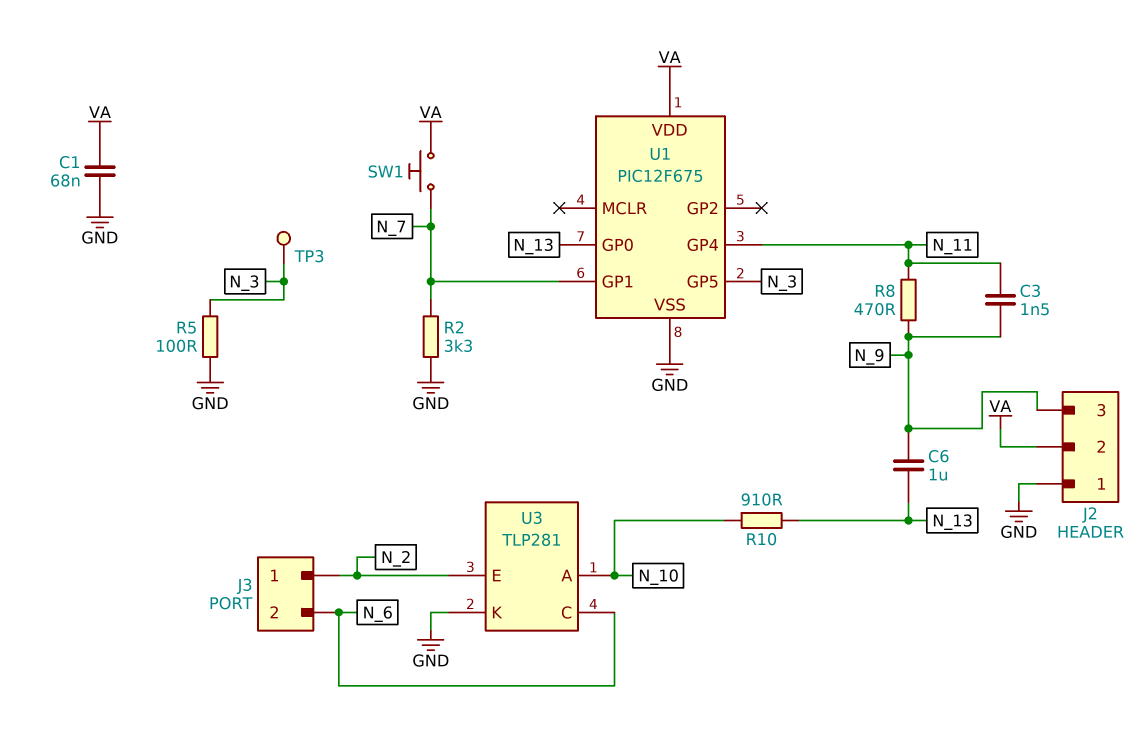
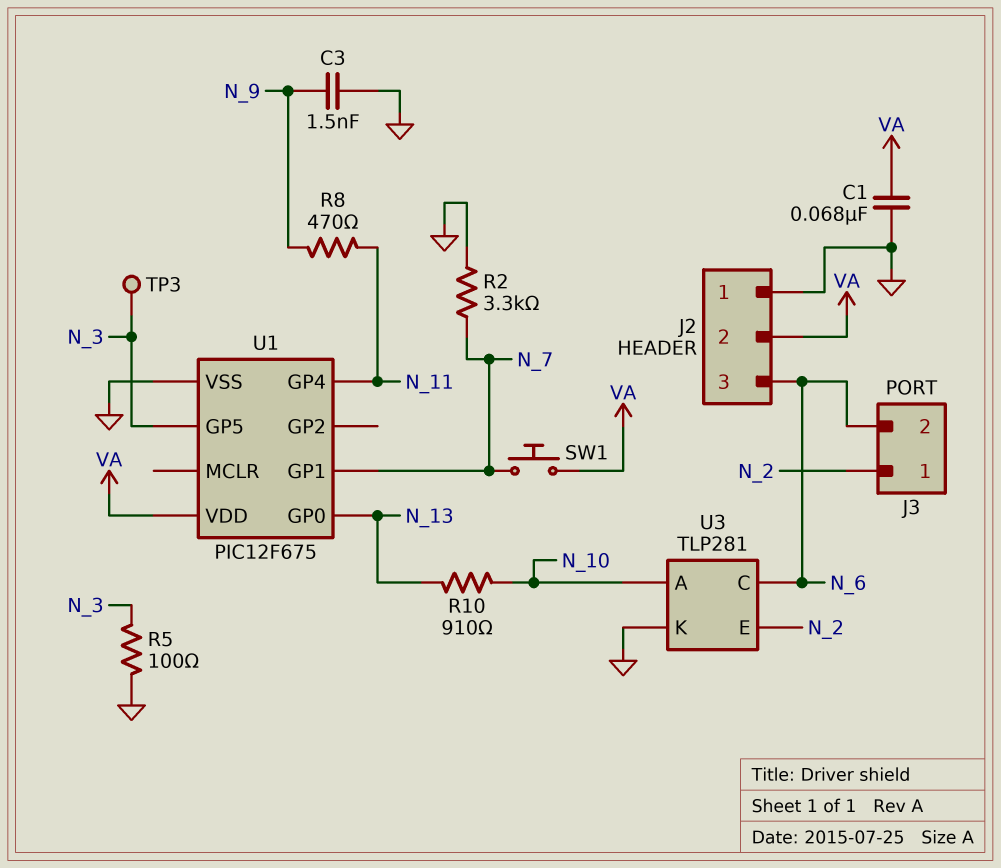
C3: 1.5nF (N_9, N_11) -> 1.5nF (GND, N_9)
C6: 1uF (N_9, N_13) -> none
J2 pin 3: N_9 -> N_6

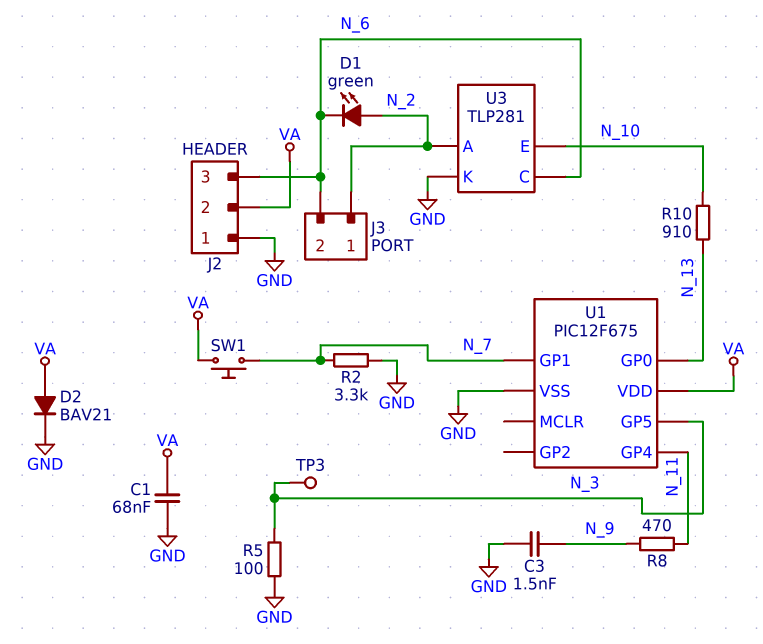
D1: none -> LED green (A N_2, K N_6)
D2: none -> diode BAV21 (A VA, K GND)
U3 pin A: N_10 -> N_2
U3 pin E: N_2 -> N_10

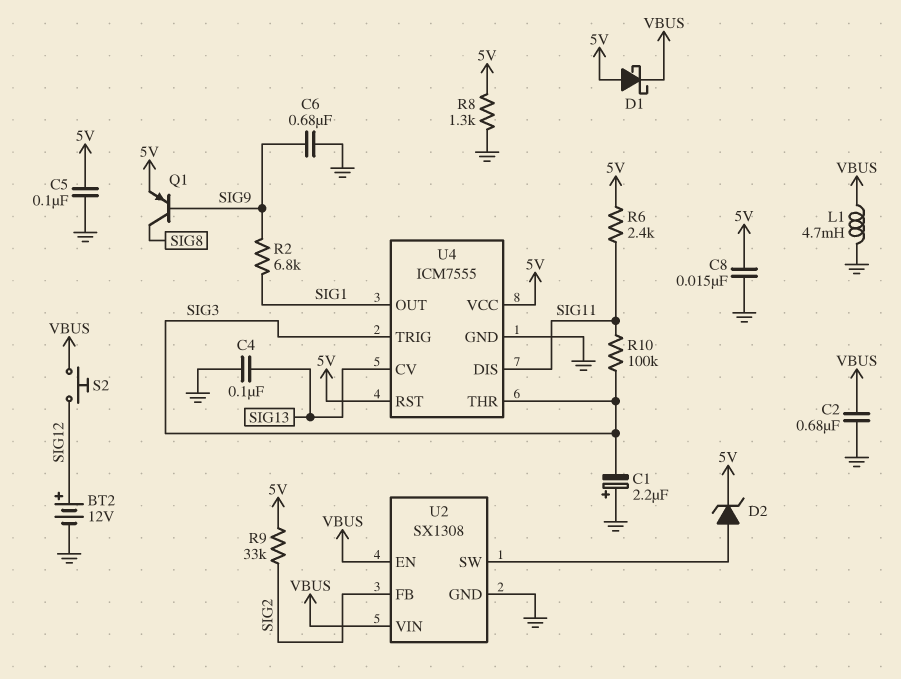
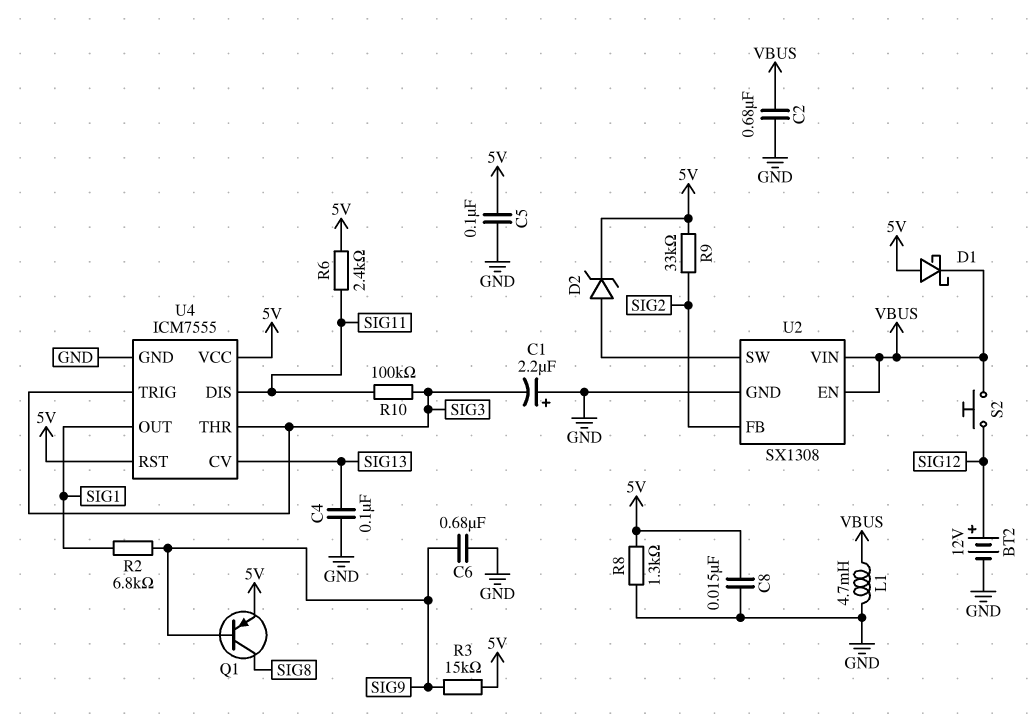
R3: none -> 15k (5V, SIG9)

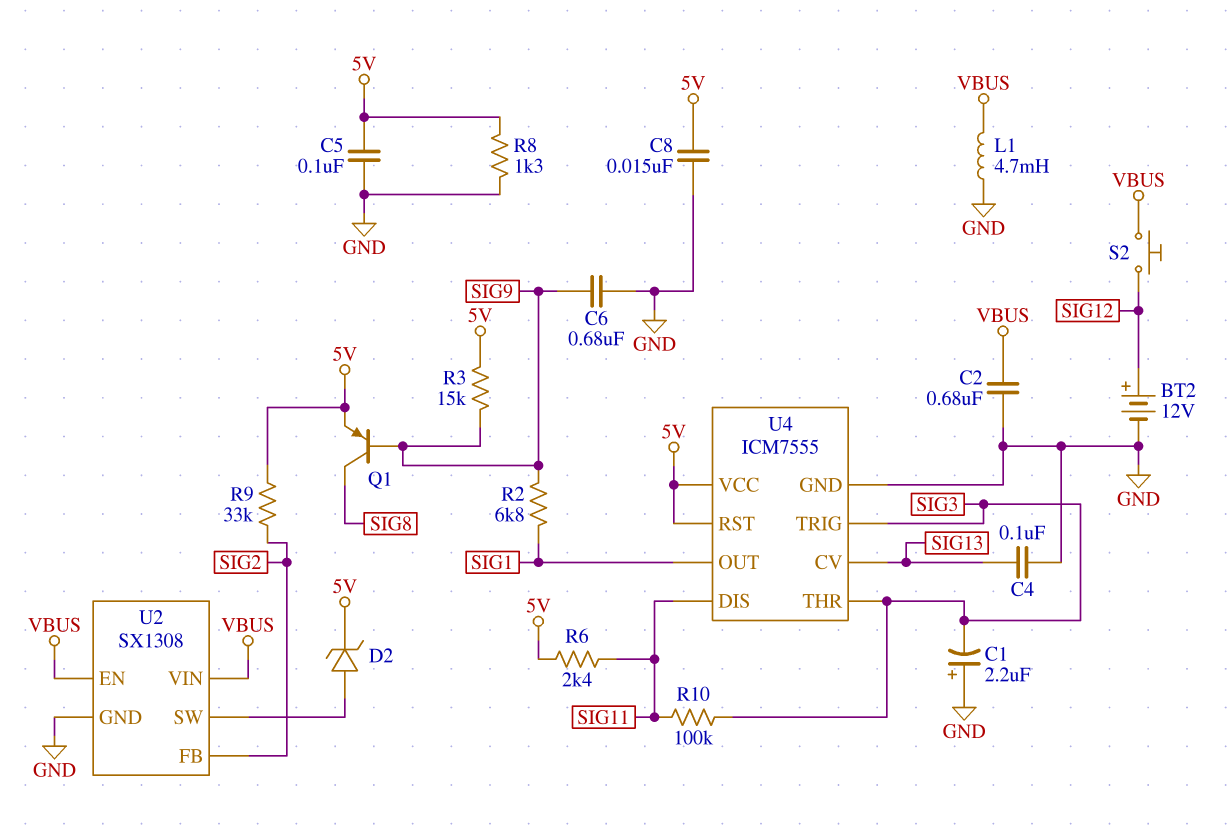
D1: schottky (A 5V, K VBUS) -> none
#####
Exercise requirements: Extract, word for word, every line from the one containing "C6: 1uF (N_9, N_13) -> none" to the end of the data above, both ends included, and leave out the pictures.

Your solution:
C6: 1uF (N_9, N_13) -> none
J2 pin 3: N_9 -> N_6

D1: none -> LED green (A N_2, K N_6)
D2: none -> diode BAV21 (A VA, K GND)
U3 pin A: N_10 -> N_2
U3 pin E: N_2 -> N_10

R3: none -> 15k (5V, SIG9)

D1: schottky (A 5V, K VBUS) -> none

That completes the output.